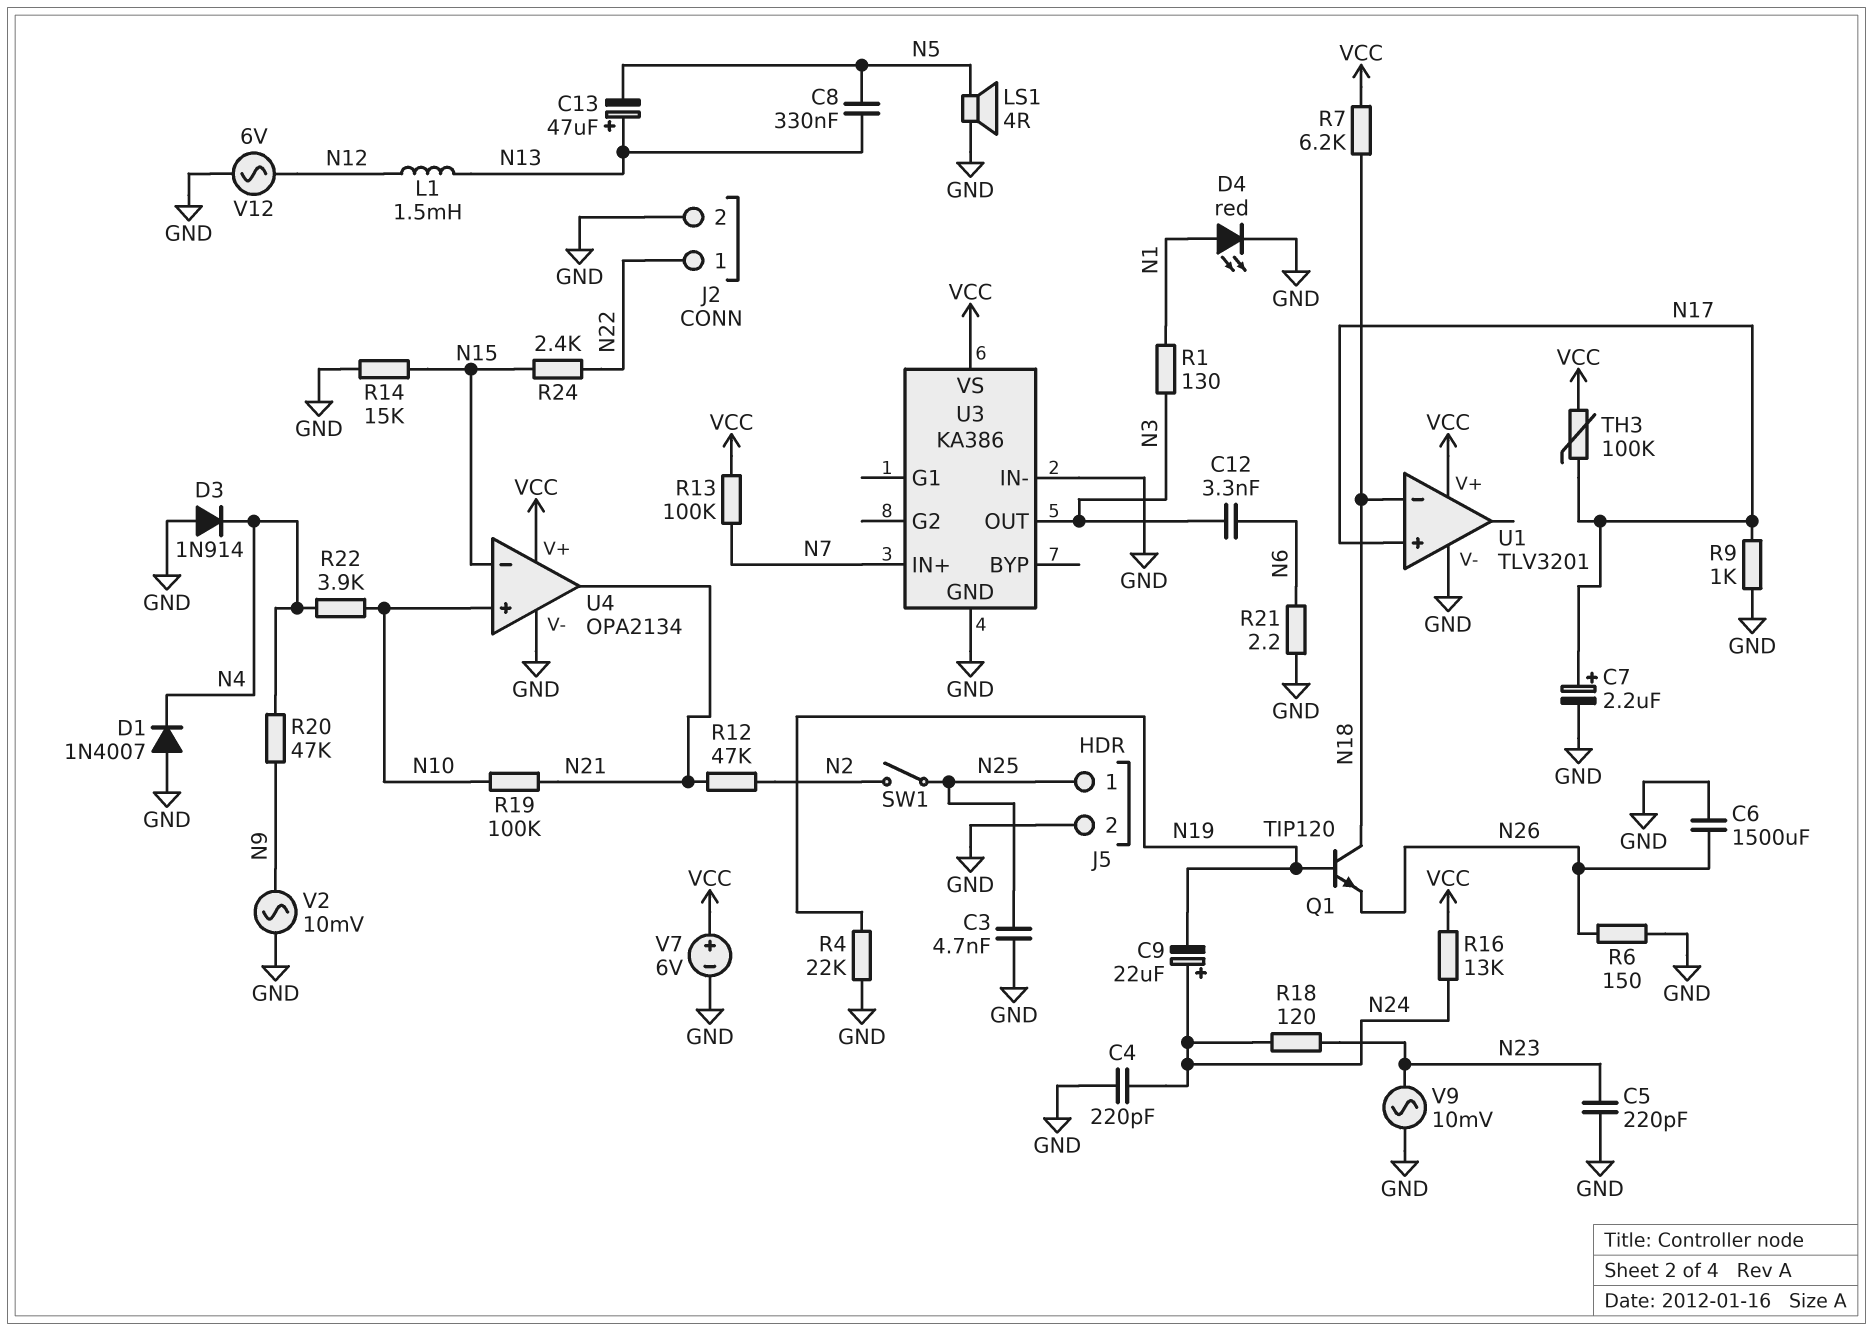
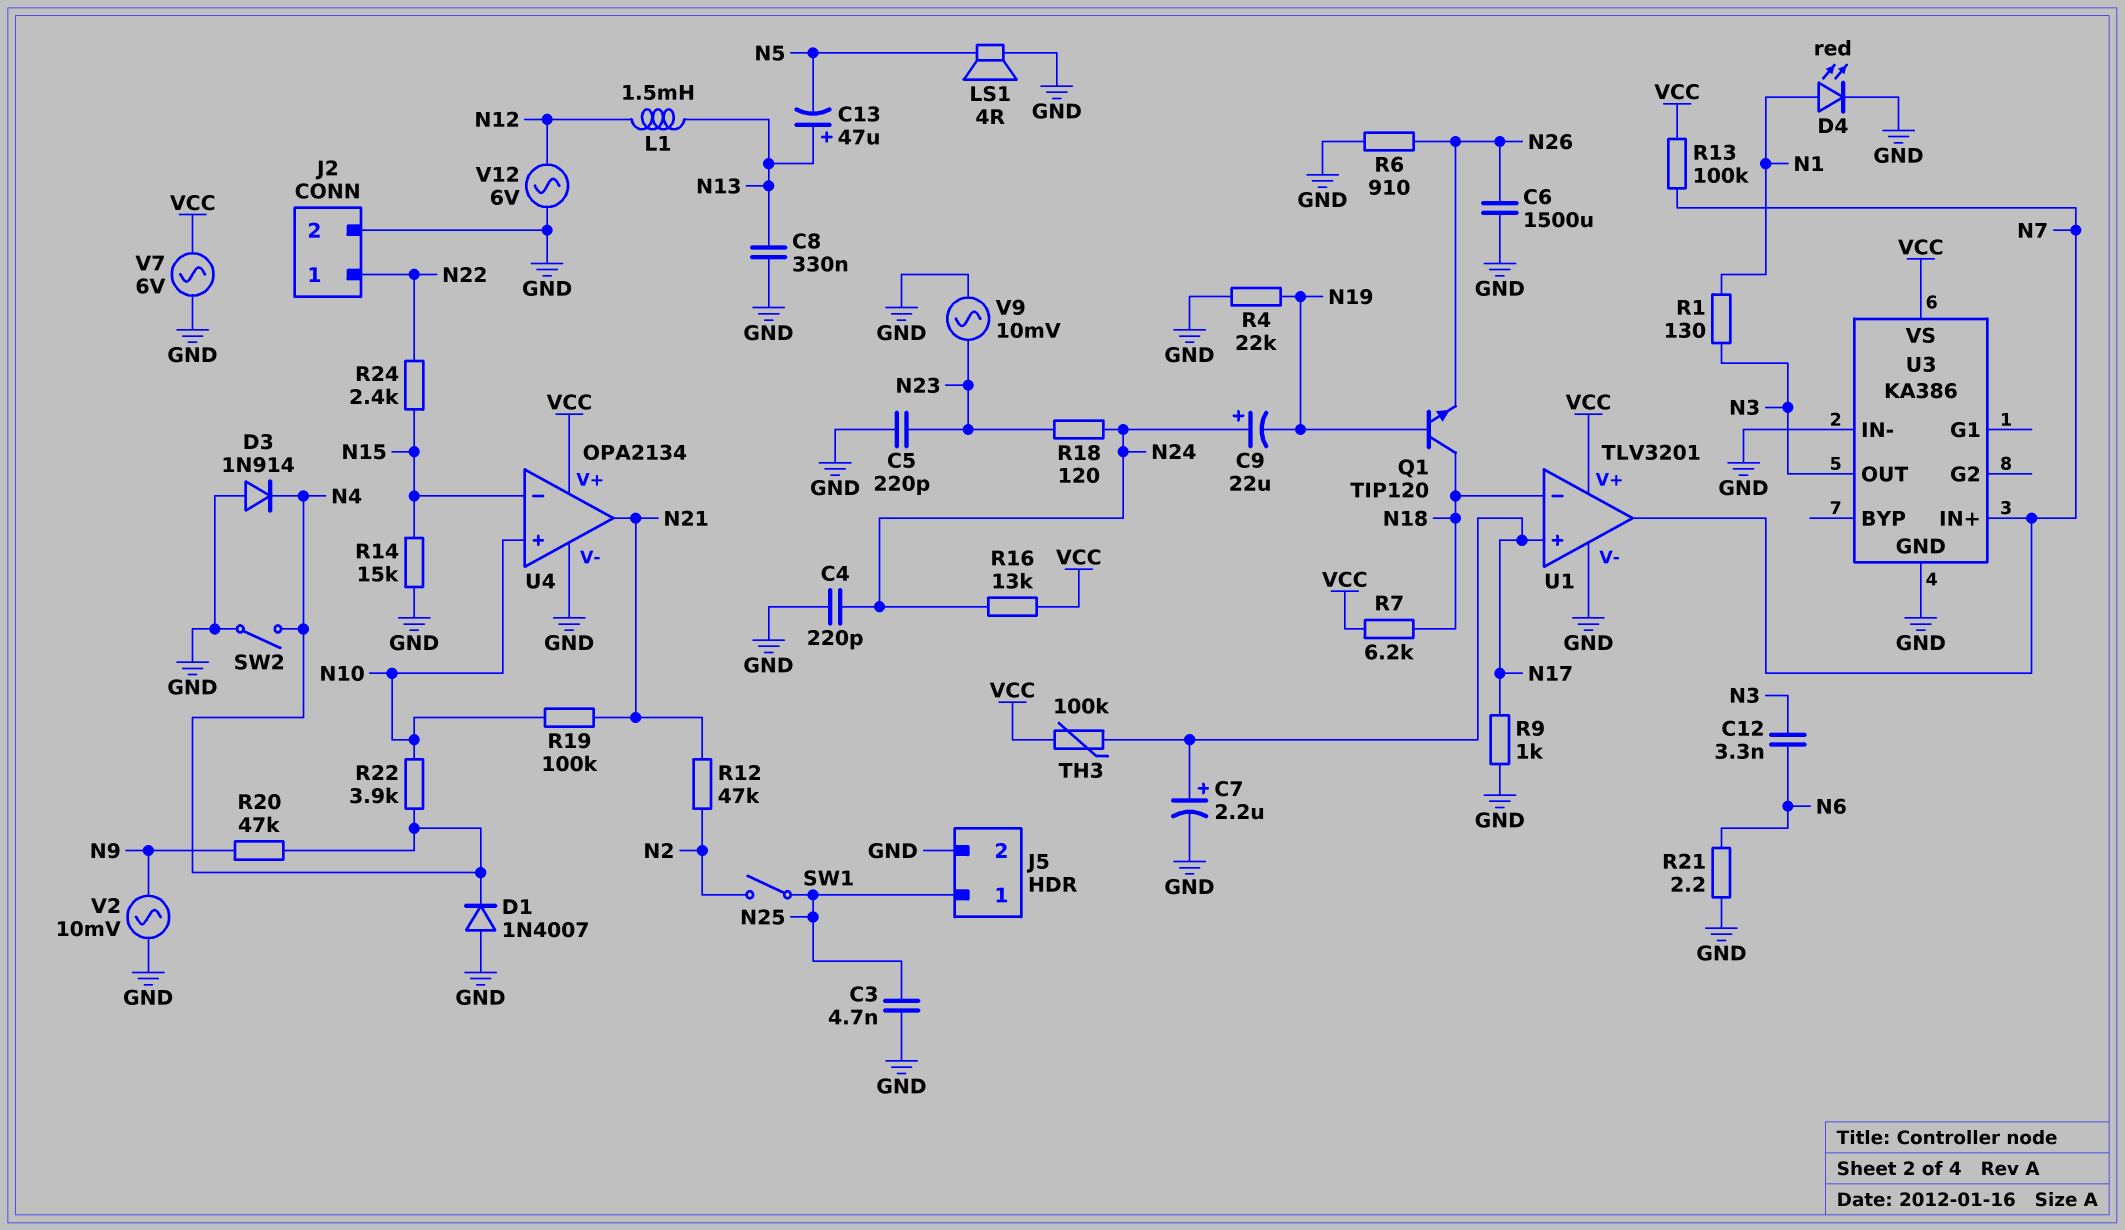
C8: 330nF (N5, N13) -> 330nF (GND, N13)
R6: 150 (GND, N26) -> 910 (GND, N26)
SW2: none -> switch (GND, N4)
U1 pin out: none -> N7
V7: 6V (plus VCC, minus GND) -> AC 6V (GND, VCC)

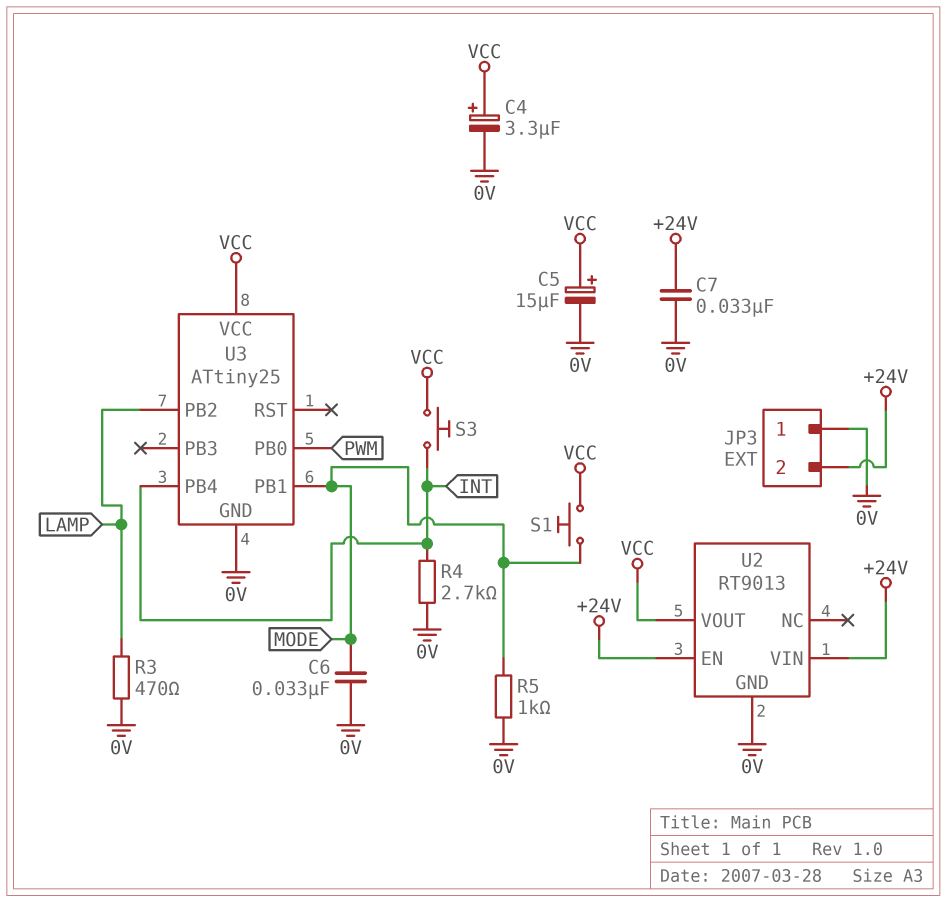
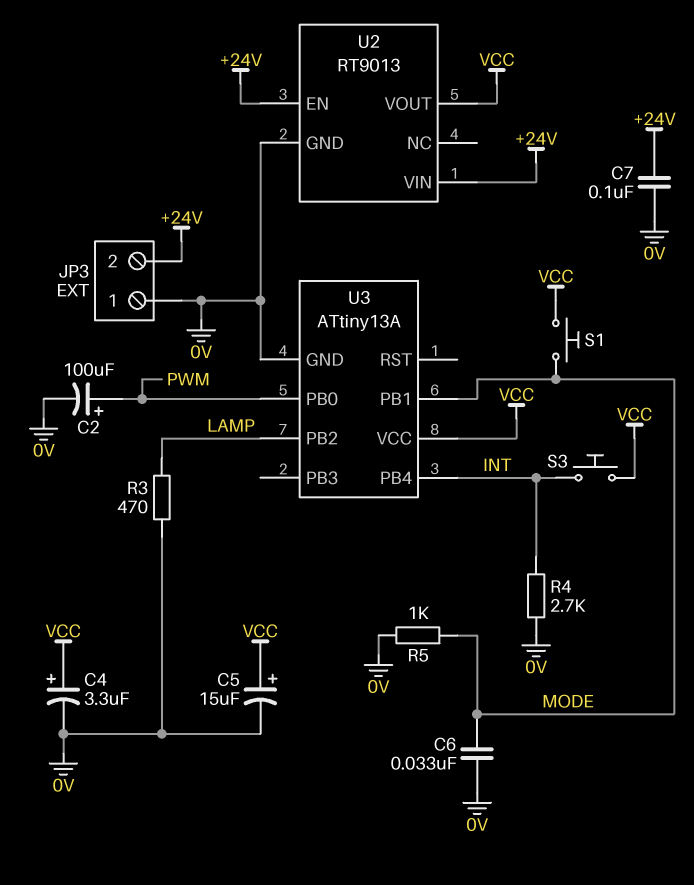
C2: none -> 100uF (plus PWM, minus 0V)
C7: 33nF (+24V, 0V) -> 100nF (+24V, 0V)
U3: ATtiny25 -> ATtiny13A

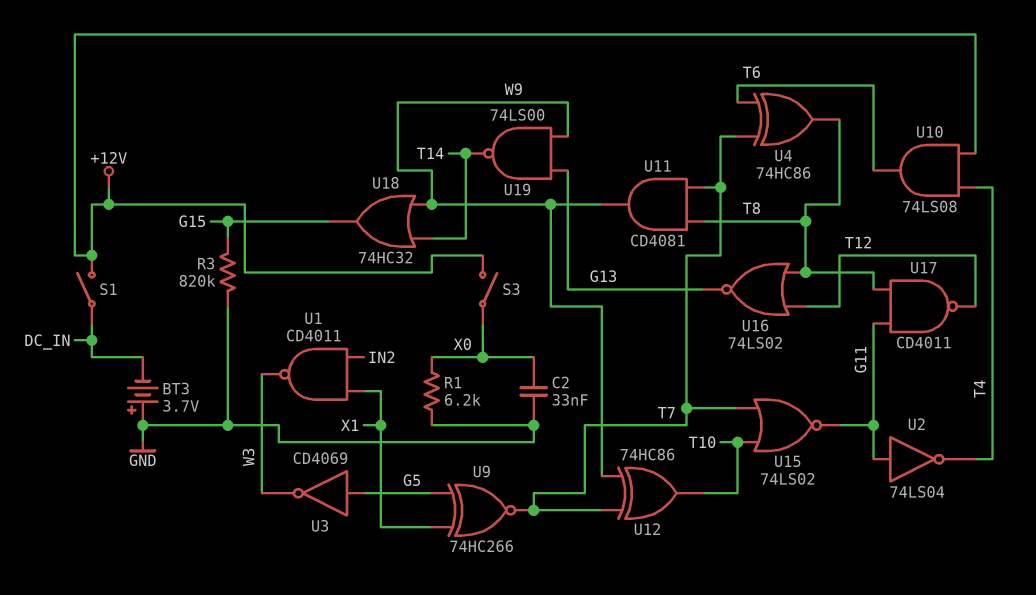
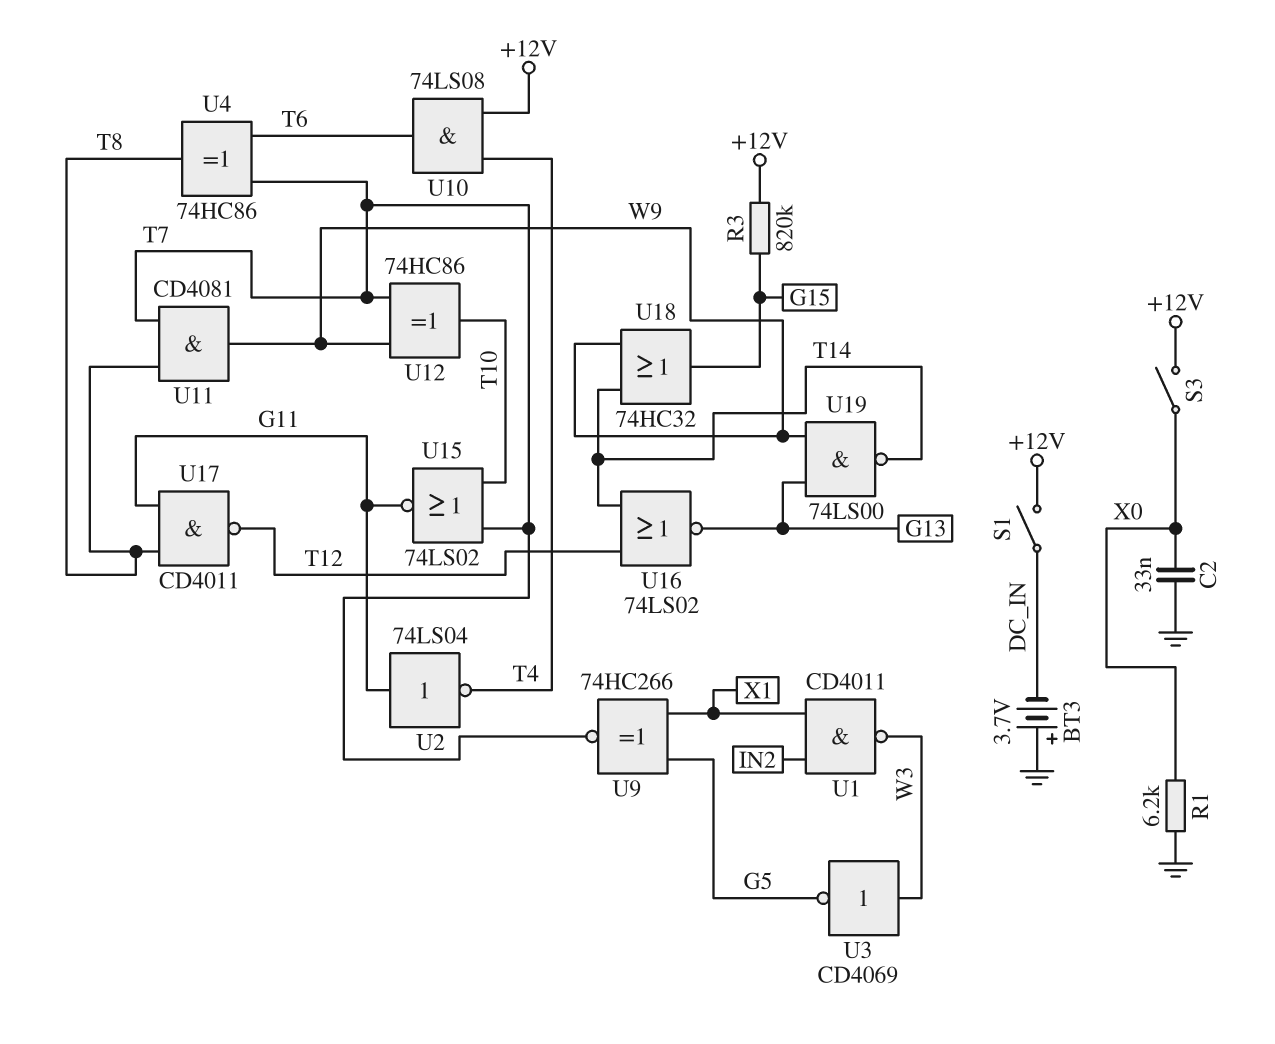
R3: 820k (G15, GND) -> 820k (+12V, G15)
U3: NOT CD4069 (in G5, out W3) -> NOT CD4069 (in W3, out G5)
U16: NOR 74LS02 (in T8, in T12, out G13) -> NOR 74LS02 (in T12, in T14, out G13)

HOW TO COMPLETE THIS TASK: Word for word, restate each line above, minus its pictures.

ANSWER BOX:
C8: 330nF (N5, N13) -> 330nF (GND, N13)
R6: 150 (GND, N26) -> 910 (GND, N26)
SW2: none -> switch (GND, N4)
U1 pin out: none -> N7
V7: 6V (plus VCC, minus GND) -> AC 6V (GND, VCC)

C2: none -> 100uF (plus PWM, minus 0V)
C7: 33nF (+24V, 0V) -> 100nF (+24V, 0V)
U3: ATtiny25 -> ATtiny13A

R3: 820k (G15, GND) -> 820k (+12V, G15)
U3: NOT CD4069 (in G5, out W3) -> NOT CD4069 (in W3, out G5)
U16: NOR 74LS02 (in T8, in T12, out G13) -> NOR 74LS02 (in T12, in T14, out G13)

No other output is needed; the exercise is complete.